When you find the line with "filing cabinet: (298, 179)" among the records below, reproduce it and each line after it exactly, ending with the line with "nightstand: (398, 658) -> (542, 333), moved".

--- Given data ---

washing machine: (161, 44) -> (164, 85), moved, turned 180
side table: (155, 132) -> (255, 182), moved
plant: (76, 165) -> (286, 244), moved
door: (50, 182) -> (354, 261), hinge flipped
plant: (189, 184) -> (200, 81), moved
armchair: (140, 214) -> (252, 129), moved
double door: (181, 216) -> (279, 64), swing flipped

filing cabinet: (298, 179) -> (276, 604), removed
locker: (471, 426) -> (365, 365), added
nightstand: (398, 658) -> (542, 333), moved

---
--- Given data ---

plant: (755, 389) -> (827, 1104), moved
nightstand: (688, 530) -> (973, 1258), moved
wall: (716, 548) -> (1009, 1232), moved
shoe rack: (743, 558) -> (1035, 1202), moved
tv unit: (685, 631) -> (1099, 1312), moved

---

Exercise response:
filing cabinet: (298, 179) -> (276, 604), removed
locker: (471, 426) -> (365, 365), added
nightstand: (398, 658) -> (542, 333), moved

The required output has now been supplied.